--- Begin ---

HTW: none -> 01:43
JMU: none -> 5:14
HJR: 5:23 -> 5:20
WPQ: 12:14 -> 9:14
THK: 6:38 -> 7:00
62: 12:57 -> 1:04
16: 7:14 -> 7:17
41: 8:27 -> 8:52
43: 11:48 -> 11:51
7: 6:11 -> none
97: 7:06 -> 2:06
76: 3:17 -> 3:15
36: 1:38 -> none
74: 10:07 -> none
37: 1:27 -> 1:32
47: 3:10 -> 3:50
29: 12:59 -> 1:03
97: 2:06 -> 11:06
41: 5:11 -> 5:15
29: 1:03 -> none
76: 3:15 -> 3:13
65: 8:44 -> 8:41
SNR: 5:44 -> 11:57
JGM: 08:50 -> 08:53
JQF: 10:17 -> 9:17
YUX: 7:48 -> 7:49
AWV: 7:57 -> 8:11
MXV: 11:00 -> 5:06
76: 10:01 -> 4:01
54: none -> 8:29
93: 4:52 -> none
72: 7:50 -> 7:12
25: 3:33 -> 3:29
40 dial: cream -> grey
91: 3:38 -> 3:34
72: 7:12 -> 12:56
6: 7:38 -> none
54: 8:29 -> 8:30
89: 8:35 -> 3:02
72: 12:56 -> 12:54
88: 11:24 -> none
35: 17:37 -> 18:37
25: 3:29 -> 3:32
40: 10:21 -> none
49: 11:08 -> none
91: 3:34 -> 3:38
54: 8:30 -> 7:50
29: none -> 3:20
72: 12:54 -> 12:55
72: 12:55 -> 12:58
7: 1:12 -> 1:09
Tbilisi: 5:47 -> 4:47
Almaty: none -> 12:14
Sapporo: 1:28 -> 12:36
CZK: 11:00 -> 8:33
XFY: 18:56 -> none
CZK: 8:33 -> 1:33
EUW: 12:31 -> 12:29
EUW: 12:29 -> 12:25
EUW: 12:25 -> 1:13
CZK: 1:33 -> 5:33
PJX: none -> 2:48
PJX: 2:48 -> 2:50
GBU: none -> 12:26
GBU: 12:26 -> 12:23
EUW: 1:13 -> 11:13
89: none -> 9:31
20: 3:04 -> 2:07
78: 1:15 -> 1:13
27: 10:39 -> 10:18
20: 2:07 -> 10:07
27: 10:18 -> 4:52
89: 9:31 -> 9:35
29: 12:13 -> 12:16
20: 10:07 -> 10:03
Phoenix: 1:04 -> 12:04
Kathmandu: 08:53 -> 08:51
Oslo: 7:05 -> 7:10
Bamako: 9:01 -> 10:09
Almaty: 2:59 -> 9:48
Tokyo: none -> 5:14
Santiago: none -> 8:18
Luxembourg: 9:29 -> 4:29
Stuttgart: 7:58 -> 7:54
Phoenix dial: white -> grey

--- End ---

Reproduce the records word for word, beginning with the first line and ending with the line that contains "20: 2:07 -> 10:07", which should be included.

## Worked solution
HTW: none -> 01:43
JMU: none -> 5:14
HJR: 5:23 -> 5:20
WPQ: 12:14 -> 9:14
THK: 6:38 -> 7:00
62: 12:57 -> 1:04
16: 7:14 -> 7:17
41: 8:27 -> 8:52
43: 11:48 -> 11:51
7: 6:11 -> none
97: 7:06 -> 2:06
76: 3:17 -> 3:15
36: 1:38 -> none
74: 10:07 -> none
37: 1:27 -> 1:32
47: 3:10 -> 3:50
29: 12:59 -> 1:03
97: 2:06 -> 11:06
41: 5:11 -> 5:15
29: 1:03 -> none
76: 3:15 -> 3:13
65: 8:44 -> 8:41
SNR: 5:44 -> 11:57
JGM: 08:50 -> 08:53
JQF: 10:17 -> 9:17
YUX: 7:48 -> 7:49
AWV: 7:57 -> 8:11
MXV: 11:00 -> 5:06
76: 10:01 -> 4:01
54: none -> 8:29
93: 4:52 -> none
72: 7:50 -> 7:12
25: 3:33 -> 3:29
40 dial: cream -> grey
91: 3:38 -> 3:34
72: 7:12 -> 12:56
6: 7:38 -> none
54: 8:29 -> 8:30
89: 8:35 -> 3:02
72: 12:56 -> 12:54
88: 11:24 -> none
35: 17:37 -> 18:37
25: 3:29 -> 3:32
40: 10:21 -> none
49: 11:08 -> none
91: 3:34 -> 3:38
54: 8:30 -> 7:50
29: none -> 3:20
72: 12:54 -> 12:55
72: 12:55 -> 12:58
7: 1:12 -> 1:09
Tbilisi: 5:47 -> 4:47
Almaty: none -> 12:14
Sapporo: 1:28 -> 12:36
CZK: 11:00 -> 8:33
XFY: 18:56 -> none
CZK: 8:33 -> 1:33
EUW: 12:31 -> 12:29
EUW: 12:29 -> 12:25
EUW: 12:25 -> 1:13
CZK: 1:33 -> 5:33
PJX: none -> 2:48
PJX: 2:48 -> 2:50
GBU: none -> 12:26
GBU: 12:26 -> 12:23
EUW: 1:13 -> 11:13
89: none -> 9:31
20: 3:04 -> 2:07
78: 1:15 -> 1:13
27: 10:39 -> 10:18
20: 2:07 -> 10:07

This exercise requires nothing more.